**EXERCISE OBJECTIVE**
Every entry needs to be written out again exactly.

═══

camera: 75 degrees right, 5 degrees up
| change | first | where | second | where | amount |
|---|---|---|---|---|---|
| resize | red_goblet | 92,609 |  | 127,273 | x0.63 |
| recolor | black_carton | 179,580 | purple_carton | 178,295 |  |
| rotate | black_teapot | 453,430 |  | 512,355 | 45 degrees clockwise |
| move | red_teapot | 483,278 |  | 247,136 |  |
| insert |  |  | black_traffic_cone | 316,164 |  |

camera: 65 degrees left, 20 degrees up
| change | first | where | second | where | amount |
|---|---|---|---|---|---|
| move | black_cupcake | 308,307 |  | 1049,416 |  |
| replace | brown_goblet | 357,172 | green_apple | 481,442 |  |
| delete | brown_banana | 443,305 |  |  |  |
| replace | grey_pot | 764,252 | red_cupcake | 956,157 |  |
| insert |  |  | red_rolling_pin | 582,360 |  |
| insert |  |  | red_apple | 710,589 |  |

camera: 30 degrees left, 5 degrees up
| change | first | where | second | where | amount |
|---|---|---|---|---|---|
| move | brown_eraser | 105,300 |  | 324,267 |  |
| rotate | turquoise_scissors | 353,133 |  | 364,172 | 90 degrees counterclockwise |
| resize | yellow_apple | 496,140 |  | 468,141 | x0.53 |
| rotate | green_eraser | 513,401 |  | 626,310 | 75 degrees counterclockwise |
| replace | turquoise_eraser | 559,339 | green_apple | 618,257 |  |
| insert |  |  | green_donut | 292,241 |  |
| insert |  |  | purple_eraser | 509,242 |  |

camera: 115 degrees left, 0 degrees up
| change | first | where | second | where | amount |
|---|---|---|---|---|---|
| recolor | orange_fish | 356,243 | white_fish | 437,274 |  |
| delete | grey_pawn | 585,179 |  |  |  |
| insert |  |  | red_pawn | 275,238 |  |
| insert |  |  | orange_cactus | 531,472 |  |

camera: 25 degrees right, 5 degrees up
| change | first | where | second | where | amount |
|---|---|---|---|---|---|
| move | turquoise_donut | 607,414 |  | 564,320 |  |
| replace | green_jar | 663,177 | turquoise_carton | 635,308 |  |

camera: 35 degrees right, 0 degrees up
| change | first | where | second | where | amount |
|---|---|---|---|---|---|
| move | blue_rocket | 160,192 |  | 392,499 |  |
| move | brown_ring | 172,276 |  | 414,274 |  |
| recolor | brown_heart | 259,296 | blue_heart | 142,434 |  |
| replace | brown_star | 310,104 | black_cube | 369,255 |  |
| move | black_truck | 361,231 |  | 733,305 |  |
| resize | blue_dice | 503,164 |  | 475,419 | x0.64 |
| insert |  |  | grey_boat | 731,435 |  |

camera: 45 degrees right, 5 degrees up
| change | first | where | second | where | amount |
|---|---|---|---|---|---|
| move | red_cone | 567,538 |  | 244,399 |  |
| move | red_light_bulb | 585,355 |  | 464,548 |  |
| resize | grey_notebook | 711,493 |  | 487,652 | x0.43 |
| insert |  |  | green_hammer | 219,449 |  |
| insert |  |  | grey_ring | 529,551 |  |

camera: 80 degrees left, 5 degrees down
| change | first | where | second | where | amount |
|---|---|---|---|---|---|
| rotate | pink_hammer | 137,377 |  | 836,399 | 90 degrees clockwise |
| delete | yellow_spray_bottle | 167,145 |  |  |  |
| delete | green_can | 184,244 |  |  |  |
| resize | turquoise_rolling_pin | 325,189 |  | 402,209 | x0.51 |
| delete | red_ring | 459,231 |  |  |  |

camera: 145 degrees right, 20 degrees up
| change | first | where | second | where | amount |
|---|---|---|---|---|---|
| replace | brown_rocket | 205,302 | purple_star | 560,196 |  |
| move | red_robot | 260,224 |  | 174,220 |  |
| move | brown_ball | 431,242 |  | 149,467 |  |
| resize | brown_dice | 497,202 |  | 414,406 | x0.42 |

═══

**COMPLETED TASK**
camera: 75 degrees right, 5 degrees up
| change | first | where | second | where | amount |
|---|---|---|---|---|---|
| resize | red_goblet | 92,609 |  | 127,273 | x0.63 |
| recolor | black_carton | 179,580 | purple_carton | 178,295 |  |
| rotate | black_teapot | 453,430 |  | 512,355 | 45 degrees clockwise |
| move | red_teapot | 483,278 |  | 247,136 |  |
| insert |  |  | black_traffic_cone | 316,164 |  |

camera: 65 degrees left, 20 degrees up
| change | first | where | second | where | amount |
|---|---|---|---|---|---|
| move | black_cupcake | 308,307 |  | 1049,416 |  |
| replace | brown_goblet | 357,172 | green_apple | 481,442 |  |
| delete | brown_banana | 443,305 |  |  |  |
| replace | grey_pot | 764,252 | red_cupcake | 956,157 |  |
| insert |  |  | red_rolling_pin | 582,360 |  |
| insert |  |  | red_apple | 710,589 |  |

camera: 30 degrees left, 5 degrees up
| change | first | where | second | where | amount |
|---|---|---|---|---|---|
| move | brown_eraser | 105,300 |  | 324,267 |  |
| rotate | turquoise_scissors | 353,133 |  | 364,172 | 90 degrees counterclockwise |
| resize | yellow_apple | 496,140 |  | 468,141 | x0.53 |
| rotate | green_eraser | 513,401 |  | 626,310 | 75 degrees counterclockwise |
| replace | turquoise_eraser | 559,339 | green_apple | 618,257 |  |
| insert |  |  | green_donut | 292,241 |  |
| insert |  |  | purple_eraser | 509,242 |  |

camera: 115 degrees left, 0 degrees up
| change | first | where | second | where | amount |
|---|---|---|---|---|---|
| recolor | orange_fish | 356,243 | white_fish | 437,274 |  |
| delete | grey_pawn | 585,179 |  |  |  |
| insert |  |  | red_pawn | 275,238 |  |
| insert |  |  | orange_cactus | 531,472 |  |

camera: 25 degrees right, 5 degrees up
| change | first | where | second | where | amount |
|---|---|---|---|---|---|
| move | turquoise_donut | 607,414 |  | 564,320 |  |
| replace | green_jar | 663,177 | turquoise_carton | 635,308 |  |

camera: 35 degrees right, 0 degrees up
| change | first | where | second | where | amount |
|---|---|---|---|---|---|
| move | blue_rocket | 160,192 |  | 392,499 |  |
| move | brown_ring | 172,276 |  | 414,274 |  |
| recolor | brown_heart | 259,296 | blue_heart | 142,434 |  |
| replace | brown_star | 310,104 | black_cube | 369,255 |  |
| move | black_truck | 361,231 |  | 733,305 |  |
| resize | blue_dice | 503,164 |  | 475,419 | x0.64 |
| insert |  |  | grey_boat | 731,435 |  |

camera: 45 degrees right, 5 degrees up
| change | first | where | second | where | amount |
|---|---|---|---|---|---|
| move | red_cone | 567,538 |  | 244,399 |  |
| move | red_light_bulb | 585,355 |  | 464,548 |  |
| resize | grey_notebook | 711,493 |  | 487,652 | x0.43 |
| insert |  |  | green_hammer | 219,449 |  |
| insert |  |  | grey_ring | 529,551 |  |

camera: 80 degrees left, 5 degrees down
| change | first | where | second | where | amount |
|---|---|---|---|---|---|
| rotate | pink_hammer | 137,377 |  | 836,399 | 90 degrees clockwise |
| delete | yellow_spray_bottle | 167,145 |  |  |  |
| delete | green_can | 184,244 |  |  |  |
| resize | turquoise_rolling_pin | 325,189 |  | 402,209 | x0.51 |
| delete | red_ring | 459,231 |  |  |  |

camera: 145 degrees right, 20 degrees up
| change | first | where | second | where | amount |
|---|---|---|---|---|---|
| replace | brown_rocket | 205,302 | purple_star | 560,196 |  |
| move | red_robot | 260,224 |  | 174,220 |  |
| move | brown_ball | 431,242 |  | 149,467 |  |
| resize | brown_dice | 497,202 |  | 414,406 | x0.42 |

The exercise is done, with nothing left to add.